[Before-and-after object listings]
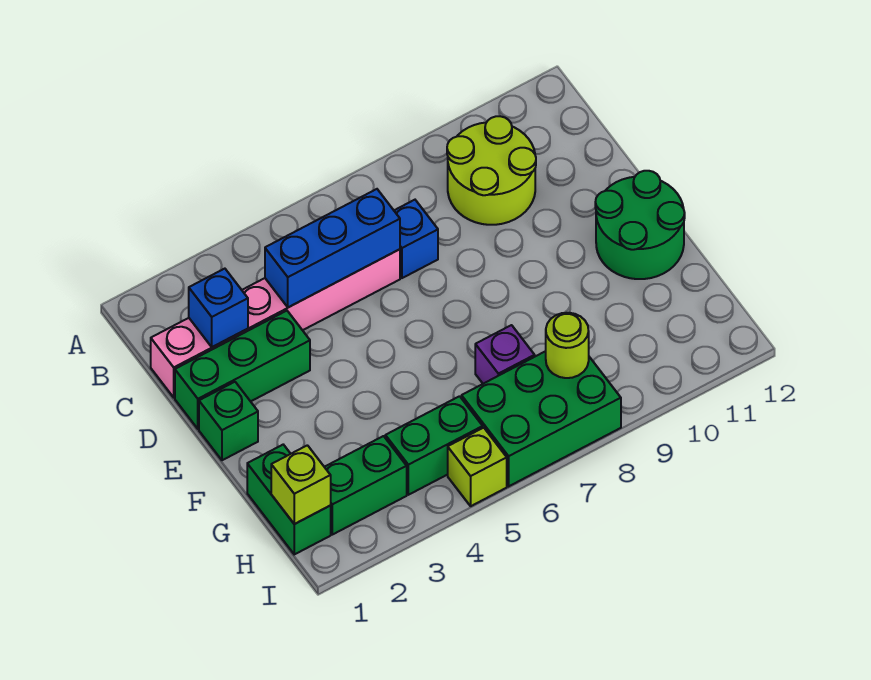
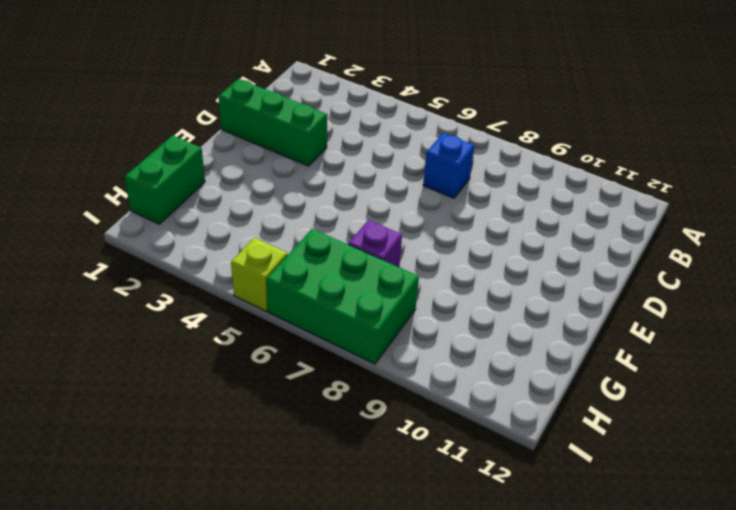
none -> lime round brick B9:C10 level 1
none -> pink brick C1:C6 level 1
none -> green brick E1 level 1

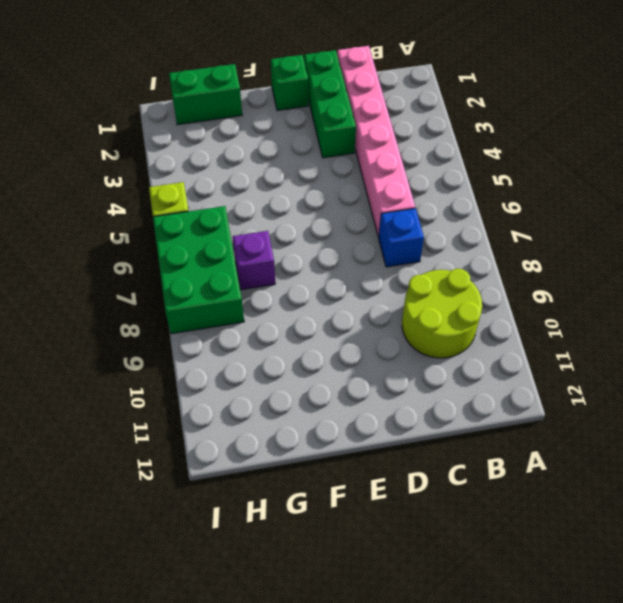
none -> green round brick E11:F12 level 1
none -> green brick H2:H3 level 1
none -> green brick H4:H5 level 1

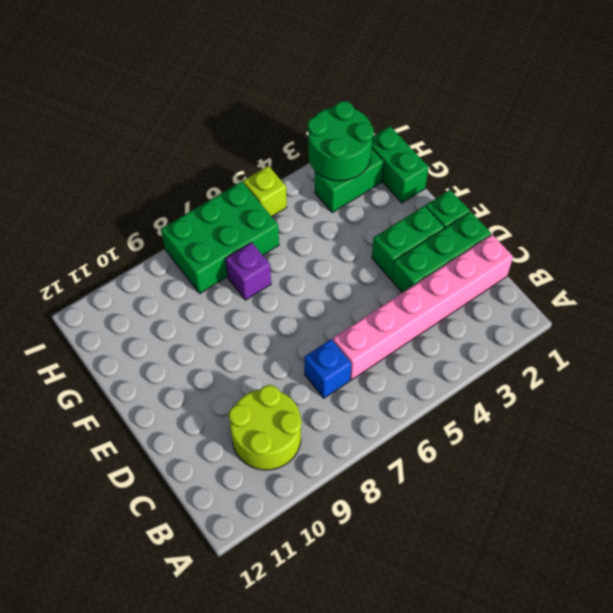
green brick E2:E3 level 1 -> green brick H4:H5 level 1
green round brick H2:I3 level 2 -> green round brick E11:F12 level 1
none -> blue brick C2 level 2
none -> blue brick C4:C6 level 2
none -> lime brick H1 level 2

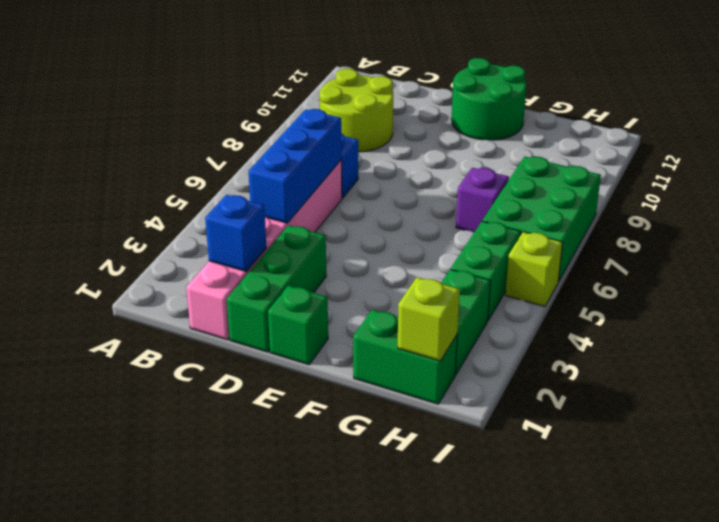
none -> lime round brick H8 level 2

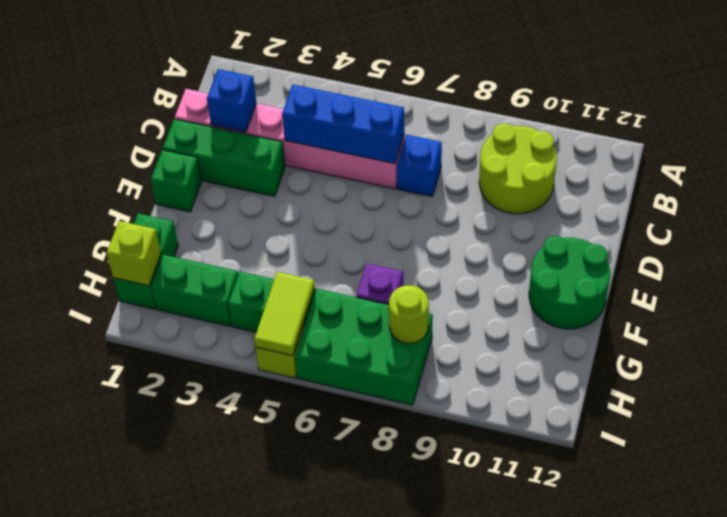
lime tile H5:I5 level 2 -> none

**TASK STATEMENT**
Repeat exactly the lines above, starting at the one that contains "green brick E2:E3" and stopping at the last line of the entries, and leave out the pictures.

**EXERCISE SOLUTION**
green brick E2:E3 level 1 -> green brick H4:H5 level 1
green round brick H2:I3 level 2 -> green round brick E11:F12 level 1
none -> blue brick C2 level 2
none -> blue brick C4:C6 level 2
none -> lime brick H1 level 2

none -> lime round brick H8 level 2

lime tile H5:I5 level 2 -> none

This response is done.